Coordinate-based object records
########
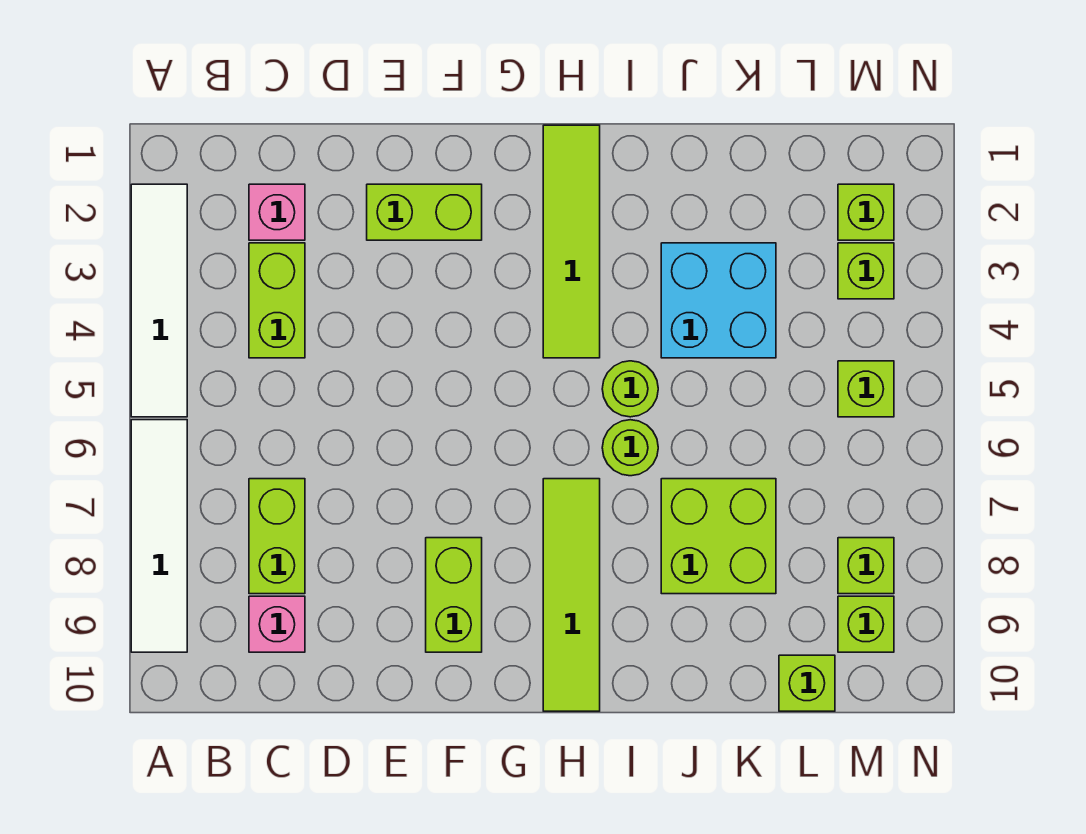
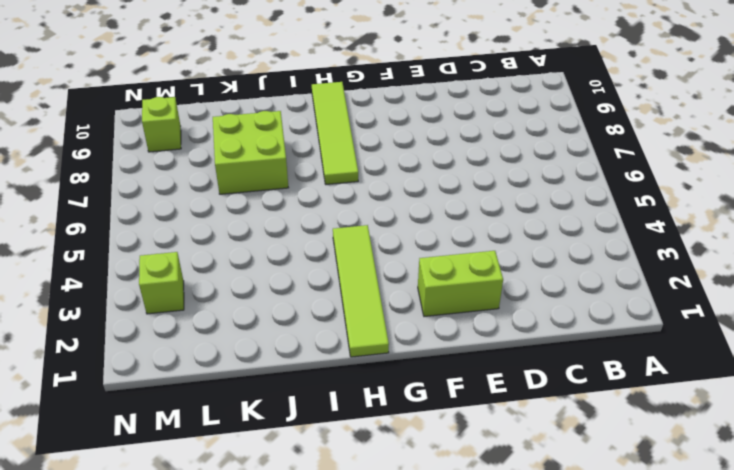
none -> white tile A2:A5 level 1
none -> white tile A6:A9 level 1
none -> pink brick C2 level 1

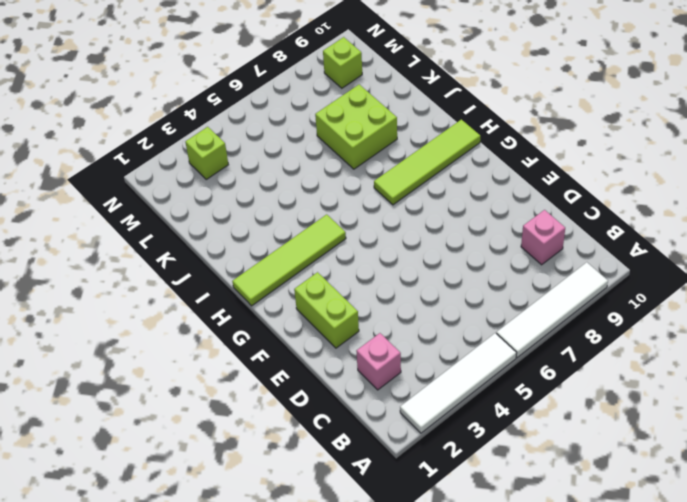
none -> lime brick C3:C4 level 1
none -> lime brick C7:C8 level 1
none -> lime brick F8:F9 level 1

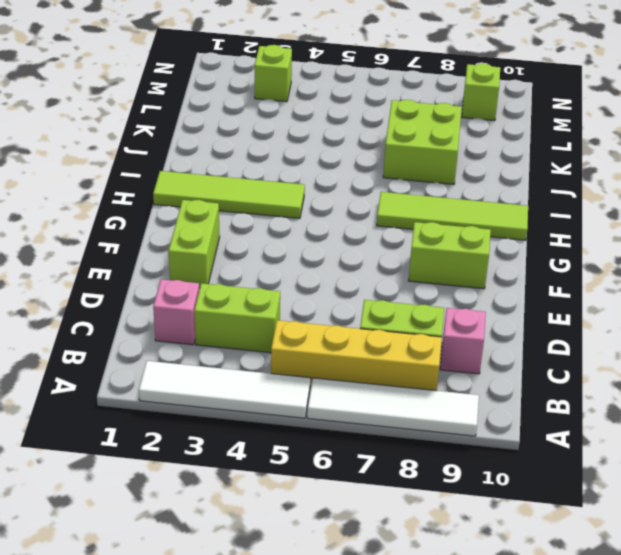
yellow brick B5:B8 level 1 -> none
none -> lime round brick I5 level 1
none -> lime round brick I6 level 1
none -> cyan brick J3:K4 level 1

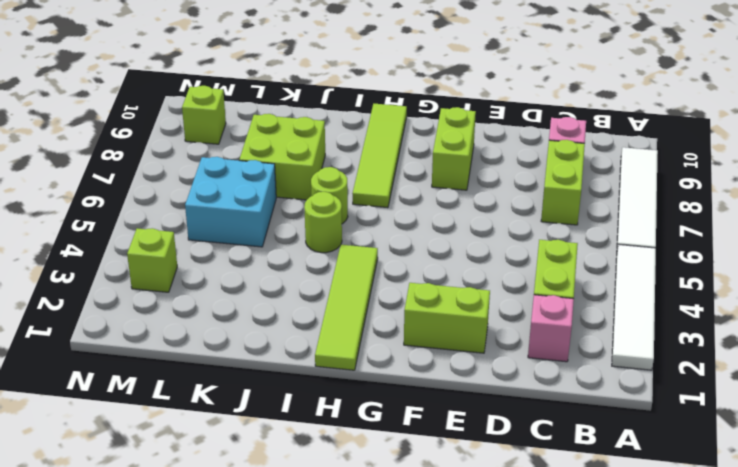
cyan brick K5:L6 level 1 -> cyan brick J3:K4 level 1
none -> lime brick L10 level 1
none -> lime brick M2 level 1
none -> lime brick M5 level 1

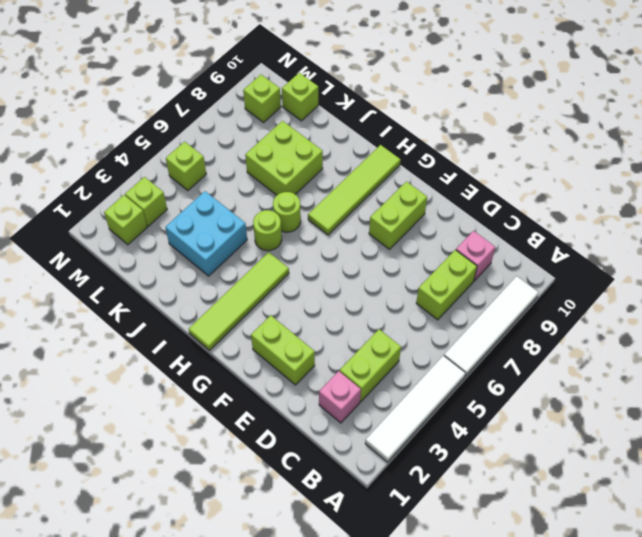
none -> lime brick M8 level 1

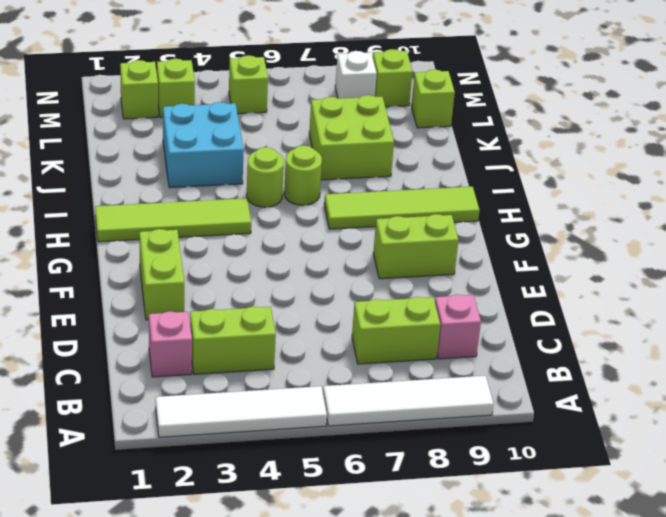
white brick M8 level 1 -> lime brick M8 level 1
########
§ **Task**:
The required answer is each line of the data in which the word "tile" appears.

§ **Exercise output**:
none -> white tile A2:A5 level 1
none -> white tile A6:A9 level 1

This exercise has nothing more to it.